» **Task statement**:
Exact copies of all the entries are needed.

» **The records**:
• • • • •

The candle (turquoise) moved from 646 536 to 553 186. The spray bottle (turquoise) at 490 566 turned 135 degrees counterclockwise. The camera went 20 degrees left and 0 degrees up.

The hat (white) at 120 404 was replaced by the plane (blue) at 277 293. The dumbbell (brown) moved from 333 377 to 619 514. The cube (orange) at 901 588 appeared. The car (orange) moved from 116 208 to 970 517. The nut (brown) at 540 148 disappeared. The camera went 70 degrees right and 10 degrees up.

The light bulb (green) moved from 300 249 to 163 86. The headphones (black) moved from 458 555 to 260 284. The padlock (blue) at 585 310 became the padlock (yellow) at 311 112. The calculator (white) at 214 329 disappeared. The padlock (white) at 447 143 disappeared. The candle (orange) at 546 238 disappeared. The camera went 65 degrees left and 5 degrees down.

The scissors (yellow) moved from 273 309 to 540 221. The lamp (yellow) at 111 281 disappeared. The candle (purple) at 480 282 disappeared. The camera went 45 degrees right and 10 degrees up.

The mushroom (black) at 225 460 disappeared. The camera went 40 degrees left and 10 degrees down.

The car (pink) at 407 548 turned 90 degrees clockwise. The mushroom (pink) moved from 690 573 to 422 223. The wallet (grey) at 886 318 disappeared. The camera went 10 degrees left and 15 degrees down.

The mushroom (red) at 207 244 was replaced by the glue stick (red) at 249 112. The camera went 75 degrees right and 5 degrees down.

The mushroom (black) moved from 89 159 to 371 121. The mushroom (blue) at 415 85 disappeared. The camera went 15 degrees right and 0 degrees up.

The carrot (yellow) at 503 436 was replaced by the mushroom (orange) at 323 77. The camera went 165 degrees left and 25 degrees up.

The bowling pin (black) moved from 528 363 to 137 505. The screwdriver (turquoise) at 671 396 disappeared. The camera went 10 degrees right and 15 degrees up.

• • • • •

» **Completed task**:
The candle (turquoise) moved from 646 536 to 553 186. The spray bottle (turquoise) at 490 566 turned 135 degrees counterclockwise. The camera went 20 degrees left and 0 degrees up.

The hat (white) at 120 404 was replaced by the plane (blue) at 277 293. The dumbbell (brown) moved from 333 377 to 619 514. The cube (orange) at 901 588 appeared. The car (orange) moved from 116 208 to 970 517. The nut (brown) at 540 148 disappeared. The camera went 70 degrees right and 10 degrees up.

The light bulb (green) moved from 300 249 to 163 86. The headphones (black) moved from 458 555 to 260 284. The padlock (blue) at 585 310 became the padlock (yellow) at 311 112. The calculator (white) at 214 329 disappeared. The padlock (white) at 447 143 disappeared. The candle (orange) at 546 238 disappeared. The camera went 65 degrees left and 5 degrees down.

The scissors (yellow) moved from 273 309 to 540 221. The lamp (yellow) at 111 281 disappeared. The candle (purple) at 480 282 disappeared. The camera went 45 degrees right and 10 degrees up.

The mushroom (black) at 225 460 disappeared. The camera went 40 degrees left and 10 degrees down.

The car (pink) at 407 548 turned 90 degrees clockwise. The mushroom (pink) moved from 690 573 to 422 223. The wallet (grey) at 886 318 disappeared. The camera went 10 degrees left and 15 degrees down.

The mushroom (red) at 207 244 was replaced by the glue stick (red) at 249 112. The camera went 75 degrees right and 5 degrees down.

The mushroom (black) moved from 89 159 to 371 121. The mushroom (blue) at 415 85 disappeared. The camera went 15 degrees right and 0 degrees up.

The carrot (yellow) at 503 436 was replaced by the mushroom (orange) at 323 77. The camera went 165 degrees left and 25 degrees up.

The bowling pin (black) moved from 528 363 to 137 505. The screwdriver (turquoise) at 671 396 disappeared. The camera went 10 degrees right and 15 degrees up.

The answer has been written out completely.